Listed records Start Marker
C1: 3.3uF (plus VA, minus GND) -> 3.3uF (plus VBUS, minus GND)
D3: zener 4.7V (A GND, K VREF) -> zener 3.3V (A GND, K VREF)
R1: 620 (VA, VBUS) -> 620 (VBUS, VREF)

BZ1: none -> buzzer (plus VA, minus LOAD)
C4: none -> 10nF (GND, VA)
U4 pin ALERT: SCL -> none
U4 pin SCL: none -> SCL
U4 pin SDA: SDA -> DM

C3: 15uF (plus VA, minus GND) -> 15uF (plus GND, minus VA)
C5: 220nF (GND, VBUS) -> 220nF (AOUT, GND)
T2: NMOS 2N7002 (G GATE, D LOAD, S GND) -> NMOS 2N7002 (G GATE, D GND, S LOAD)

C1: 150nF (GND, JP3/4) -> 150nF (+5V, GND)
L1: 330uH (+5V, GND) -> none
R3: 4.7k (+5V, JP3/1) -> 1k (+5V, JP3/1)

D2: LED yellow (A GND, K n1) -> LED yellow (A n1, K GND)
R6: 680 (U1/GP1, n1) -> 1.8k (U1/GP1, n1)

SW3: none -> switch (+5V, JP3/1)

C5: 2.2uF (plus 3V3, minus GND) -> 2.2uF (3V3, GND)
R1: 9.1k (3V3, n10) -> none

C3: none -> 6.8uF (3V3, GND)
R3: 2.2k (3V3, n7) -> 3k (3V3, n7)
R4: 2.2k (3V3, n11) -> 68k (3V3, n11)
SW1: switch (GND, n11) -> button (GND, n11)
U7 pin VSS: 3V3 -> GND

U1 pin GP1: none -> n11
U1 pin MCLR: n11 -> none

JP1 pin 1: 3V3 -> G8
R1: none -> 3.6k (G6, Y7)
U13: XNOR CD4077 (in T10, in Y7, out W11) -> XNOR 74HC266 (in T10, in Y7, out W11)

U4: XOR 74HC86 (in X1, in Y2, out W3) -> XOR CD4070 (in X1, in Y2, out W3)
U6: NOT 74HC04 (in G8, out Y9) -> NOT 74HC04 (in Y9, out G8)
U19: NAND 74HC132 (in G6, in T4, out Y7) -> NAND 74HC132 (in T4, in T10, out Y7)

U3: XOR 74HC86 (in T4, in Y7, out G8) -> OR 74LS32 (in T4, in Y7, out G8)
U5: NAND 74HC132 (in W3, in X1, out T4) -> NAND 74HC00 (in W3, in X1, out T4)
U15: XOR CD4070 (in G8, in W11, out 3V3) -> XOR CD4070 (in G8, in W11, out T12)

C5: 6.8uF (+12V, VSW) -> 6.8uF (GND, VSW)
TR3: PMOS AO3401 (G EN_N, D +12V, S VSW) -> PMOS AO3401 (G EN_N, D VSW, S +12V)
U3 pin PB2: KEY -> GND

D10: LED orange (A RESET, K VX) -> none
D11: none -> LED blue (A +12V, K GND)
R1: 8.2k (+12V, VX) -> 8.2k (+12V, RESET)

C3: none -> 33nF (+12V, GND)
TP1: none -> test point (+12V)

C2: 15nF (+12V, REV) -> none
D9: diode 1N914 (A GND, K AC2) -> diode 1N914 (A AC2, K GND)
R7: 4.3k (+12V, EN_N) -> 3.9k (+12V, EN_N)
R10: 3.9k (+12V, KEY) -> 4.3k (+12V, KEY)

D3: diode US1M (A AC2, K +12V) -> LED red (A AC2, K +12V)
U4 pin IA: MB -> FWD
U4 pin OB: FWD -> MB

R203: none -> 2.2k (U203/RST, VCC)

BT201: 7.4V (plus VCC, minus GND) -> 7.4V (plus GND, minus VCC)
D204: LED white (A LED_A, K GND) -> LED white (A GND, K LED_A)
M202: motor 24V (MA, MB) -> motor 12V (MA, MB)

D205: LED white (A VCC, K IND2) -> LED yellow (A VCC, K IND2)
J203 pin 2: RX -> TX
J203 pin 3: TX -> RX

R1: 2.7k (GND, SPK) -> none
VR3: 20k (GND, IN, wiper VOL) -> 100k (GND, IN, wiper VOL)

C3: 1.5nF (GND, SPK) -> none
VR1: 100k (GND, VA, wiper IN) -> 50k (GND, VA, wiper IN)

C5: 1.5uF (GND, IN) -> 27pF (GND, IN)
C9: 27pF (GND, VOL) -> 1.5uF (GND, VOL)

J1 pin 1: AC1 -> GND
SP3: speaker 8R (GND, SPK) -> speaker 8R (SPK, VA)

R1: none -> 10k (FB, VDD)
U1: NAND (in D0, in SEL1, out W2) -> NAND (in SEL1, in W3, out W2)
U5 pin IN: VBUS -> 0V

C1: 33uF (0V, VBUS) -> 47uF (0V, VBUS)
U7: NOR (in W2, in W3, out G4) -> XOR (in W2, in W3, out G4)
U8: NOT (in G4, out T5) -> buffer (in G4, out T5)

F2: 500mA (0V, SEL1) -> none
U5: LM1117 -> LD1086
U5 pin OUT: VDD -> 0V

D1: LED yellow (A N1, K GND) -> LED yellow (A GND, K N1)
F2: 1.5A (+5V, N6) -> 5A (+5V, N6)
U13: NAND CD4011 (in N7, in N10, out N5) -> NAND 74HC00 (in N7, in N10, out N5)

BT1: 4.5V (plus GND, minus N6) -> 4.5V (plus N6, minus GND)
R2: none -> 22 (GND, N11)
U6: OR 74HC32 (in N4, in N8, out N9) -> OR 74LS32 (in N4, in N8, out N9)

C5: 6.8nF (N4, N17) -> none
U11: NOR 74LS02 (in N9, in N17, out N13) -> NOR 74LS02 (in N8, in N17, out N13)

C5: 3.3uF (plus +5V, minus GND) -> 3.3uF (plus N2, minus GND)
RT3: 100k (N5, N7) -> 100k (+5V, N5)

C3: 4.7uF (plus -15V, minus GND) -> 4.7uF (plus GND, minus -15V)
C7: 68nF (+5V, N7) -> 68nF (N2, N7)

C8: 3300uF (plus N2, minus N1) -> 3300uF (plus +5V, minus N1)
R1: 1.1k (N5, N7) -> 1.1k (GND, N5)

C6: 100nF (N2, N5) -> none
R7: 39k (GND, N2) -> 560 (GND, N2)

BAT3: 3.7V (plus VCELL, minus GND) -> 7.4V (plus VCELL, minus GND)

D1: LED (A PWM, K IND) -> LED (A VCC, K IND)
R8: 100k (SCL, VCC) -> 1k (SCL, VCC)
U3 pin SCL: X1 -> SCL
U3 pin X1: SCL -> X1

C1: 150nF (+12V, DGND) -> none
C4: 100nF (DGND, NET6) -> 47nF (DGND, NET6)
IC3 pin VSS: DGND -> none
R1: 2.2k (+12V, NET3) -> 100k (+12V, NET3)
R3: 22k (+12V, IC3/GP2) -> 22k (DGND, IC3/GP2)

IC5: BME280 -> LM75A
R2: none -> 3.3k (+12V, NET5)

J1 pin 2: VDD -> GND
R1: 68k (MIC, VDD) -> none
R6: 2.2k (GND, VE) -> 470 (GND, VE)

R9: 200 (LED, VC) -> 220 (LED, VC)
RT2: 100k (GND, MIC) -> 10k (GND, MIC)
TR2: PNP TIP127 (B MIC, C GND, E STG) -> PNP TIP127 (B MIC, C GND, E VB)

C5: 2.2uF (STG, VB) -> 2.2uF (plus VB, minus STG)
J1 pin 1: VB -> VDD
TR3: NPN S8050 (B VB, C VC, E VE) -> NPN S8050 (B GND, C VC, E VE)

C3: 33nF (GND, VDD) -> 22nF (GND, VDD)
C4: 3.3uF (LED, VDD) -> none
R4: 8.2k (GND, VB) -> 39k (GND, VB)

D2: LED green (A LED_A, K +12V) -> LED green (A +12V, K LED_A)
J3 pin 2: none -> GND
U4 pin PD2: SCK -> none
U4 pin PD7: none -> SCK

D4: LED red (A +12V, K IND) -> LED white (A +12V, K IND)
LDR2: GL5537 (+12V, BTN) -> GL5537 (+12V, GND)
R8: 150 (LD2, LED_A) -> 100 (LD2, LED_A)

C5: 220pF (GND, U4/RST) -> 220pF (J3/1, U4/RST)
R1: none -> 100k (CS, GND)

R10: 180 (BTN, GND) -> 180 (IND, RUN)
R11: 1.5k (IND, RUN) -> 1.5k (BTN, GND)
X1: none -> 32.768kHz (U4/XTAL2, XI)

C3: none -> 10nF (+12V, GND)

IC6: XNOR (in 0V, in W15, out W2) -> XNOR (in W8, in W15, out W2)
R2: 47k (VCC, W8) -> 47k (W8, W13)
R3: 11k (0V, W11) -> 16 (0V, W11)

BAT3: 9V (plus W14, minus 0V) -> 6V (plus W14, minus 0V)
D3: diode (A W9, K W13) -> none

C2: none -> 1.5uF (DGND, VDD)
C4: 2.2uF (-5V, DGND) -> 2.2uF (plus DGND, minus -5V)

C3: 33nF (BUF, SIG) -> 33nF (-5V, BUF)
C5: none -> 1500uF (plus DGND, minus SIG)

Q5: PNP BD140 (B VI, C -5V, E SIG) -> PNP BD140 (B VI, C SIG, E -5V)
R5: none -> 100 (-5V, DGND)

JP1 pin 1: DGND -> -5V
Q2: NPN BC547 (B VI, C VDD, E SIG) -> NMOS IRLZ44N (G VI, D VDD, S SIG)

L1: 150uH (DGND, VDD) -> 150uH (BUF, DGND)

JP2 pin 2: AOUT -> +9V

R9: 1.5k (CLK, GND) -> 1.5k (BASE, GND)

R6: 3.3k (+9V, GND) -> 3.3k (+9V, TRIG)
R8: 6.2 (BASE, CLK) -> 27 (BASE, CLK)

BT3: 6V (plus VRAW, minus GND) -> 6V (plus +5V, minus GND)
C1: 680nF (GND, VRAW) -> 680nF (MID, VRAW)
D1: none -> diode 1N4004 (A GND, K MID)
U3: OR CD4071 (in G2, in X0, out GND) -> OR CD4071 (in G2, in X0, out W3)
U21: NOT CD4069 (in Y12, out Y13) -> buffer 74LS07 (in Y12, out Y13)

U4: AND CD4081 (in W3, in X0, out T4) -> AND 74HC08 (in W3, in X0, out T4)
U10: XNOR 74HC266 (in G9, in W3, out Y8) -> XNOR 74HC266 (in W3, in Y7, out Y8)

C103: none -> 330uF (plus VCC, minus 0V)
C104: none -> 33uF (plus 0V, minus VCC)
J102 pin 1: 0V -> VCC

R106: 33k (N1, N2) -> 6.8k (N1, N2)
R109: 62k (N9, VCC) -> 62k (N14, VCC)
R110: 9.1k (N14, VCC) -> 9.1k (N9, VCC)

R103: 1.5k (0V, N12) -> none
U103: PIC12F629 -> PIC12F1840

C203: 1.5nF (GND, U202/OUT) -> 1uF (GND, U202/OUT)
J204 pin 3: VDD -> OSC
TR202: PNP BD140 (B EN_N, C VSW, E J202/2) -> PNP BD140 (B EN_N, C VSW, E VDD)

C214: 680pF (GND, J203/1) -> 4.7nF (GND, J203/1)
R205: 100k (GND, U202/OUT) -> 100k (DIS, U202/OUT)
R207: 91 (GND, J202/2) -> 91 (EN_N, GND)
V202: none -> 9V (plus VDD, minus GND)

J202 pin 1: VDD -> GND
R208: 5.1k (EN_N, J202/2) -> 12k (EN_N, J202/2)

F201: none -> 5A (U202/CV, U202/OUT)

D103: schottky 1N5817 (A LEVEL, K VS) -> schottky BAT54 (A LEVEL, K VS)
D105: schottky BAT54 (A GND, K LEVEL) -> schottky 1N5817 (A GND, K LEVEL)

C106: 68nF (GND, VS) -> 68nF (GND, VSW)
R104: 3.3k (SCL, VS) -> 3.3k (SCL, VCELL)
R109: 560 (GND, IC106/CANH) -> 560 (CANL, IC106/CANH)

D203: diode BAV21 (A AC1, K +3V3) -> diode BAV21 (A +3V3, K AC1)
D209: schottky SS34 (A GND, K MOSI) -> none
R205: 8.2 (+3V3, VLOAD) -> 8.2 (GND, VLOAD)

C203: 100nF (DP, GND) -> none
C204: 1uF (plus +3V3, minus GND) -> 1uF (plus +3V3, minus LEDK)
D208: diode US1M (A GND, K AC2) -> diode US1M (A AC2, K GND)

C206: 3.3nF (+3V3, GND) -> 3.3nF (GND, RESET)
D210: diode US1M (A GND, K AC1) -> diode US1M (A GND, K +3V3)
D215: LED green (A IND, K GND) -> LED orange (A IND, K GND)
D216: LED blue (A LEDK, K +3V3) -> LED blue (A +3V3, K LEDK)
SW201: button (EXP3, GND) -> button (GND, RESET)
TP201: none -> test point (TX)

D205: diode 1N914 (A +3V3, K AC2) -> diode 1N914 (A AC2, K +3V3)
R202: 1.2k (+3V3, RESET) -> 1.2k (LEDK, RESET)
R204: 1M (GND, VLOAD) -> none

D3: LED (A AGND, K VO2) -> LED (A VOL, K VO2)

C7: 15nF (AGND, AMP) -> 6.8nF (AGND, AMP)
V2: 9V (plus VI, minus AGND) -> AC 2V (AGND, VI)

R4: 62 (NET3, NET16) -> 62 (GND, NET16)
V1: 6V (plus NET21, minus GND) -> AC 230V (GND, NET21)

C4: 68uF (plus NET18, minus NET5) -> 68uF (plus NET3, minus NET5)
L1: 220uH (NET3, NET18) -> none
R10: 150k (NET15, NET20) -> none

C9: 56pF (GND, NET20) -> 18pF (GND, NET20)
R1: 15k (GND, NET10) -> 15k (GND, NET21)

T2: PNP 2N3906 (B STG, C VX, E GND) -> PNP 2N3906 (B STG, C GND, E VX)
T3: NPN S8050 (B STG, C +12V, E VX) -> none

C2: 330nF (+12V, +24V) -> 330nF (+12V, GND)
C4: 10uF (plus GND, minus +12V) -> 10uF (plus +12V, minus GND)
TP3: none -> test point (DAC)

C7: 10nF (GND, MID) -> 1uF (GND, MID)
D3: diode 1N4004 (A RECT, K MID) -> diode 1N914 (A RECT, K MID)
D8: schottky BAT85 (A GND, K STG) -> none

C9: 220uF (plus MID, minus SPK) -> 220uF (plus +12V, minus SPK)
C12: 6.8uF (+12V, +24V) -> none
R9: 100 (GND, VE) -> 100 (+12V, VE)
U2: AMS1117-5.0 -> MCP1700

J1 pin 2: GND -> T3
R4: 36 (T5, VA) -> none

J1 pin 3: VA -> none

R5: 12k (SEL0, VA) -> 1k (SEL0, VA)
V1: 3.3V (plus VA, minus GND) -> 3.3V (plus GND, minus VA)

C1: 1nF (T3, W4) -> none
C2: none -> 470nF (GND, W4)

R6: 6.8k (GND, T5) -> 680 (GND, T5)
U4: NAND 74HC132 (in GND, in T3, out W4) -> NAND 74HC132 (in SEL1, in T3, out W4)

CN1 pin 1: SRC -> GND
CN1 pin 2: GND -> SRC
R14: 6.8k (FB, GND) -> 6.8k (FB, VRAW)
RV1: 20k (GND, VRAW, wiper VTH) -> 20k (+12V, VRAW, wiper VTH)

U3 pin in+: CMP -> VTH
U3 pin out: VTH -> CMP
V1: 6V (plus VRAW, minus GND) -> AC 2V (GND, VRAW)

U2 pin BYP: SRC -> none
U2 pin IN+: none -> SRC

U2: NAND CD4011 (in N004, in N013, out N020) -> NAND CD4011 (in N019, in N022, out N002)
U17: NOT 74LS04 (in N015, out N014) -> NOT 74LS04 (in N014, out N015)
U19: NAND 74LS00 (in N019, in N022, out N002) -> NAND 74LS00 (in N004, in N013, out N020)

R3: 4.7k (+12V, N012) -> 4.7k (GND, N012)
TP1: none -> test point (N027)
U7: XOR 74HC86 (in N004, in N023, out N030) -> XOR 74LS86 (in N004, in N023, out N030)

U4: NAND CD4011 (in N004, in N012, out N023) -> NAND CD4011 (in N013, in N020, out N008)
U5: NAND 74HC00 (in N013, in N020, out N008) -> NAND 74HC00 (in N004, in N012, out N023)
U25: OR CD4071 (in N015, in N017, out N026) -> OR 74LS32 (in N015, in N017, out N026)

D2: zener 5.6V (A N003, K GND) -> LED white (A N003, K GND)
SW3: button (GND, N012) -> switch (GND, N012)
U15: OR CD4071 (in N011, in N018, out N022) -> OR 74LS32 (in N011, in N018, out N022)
Listed records End Marker
— Exercise —
Given the records above, restate word for word only the lines starting at the one with "VR1: 100k (GND, VA, wiper" and ending at the one with "U8: NOT (in".

— Answer for this exercise —
VR1: 100k (GND, VA, wiper IN) -> 50k (GND, VA, wiper IN)

C5: 1.5uF (GND, IN) -> 27pF (GND, IN)
C9: 27pF (GND, VOL) -> 1.5uF (GND, VOL)

J1 pin 1: AC1 -> GND
SP3: speaker 8R (GND, SPK) -> speaker 8R (SPK, VA)

R1: none -> 10k (FB, VDD)
U1: NAND (in D0, in SEL1, out W2) -> NAND (in SEL1, in W3, out W2)
U5 pin IN: VBUS -> 0V

C1: 33uF (0V, VBUS) -> 47uF (0V, VBUS)
U7: NOR (in W2, in W3, out G4) -> XOR (in W2, in W3, out G4)
U8: NOT (in G4, out T5) -> buffer (in G4, out T5)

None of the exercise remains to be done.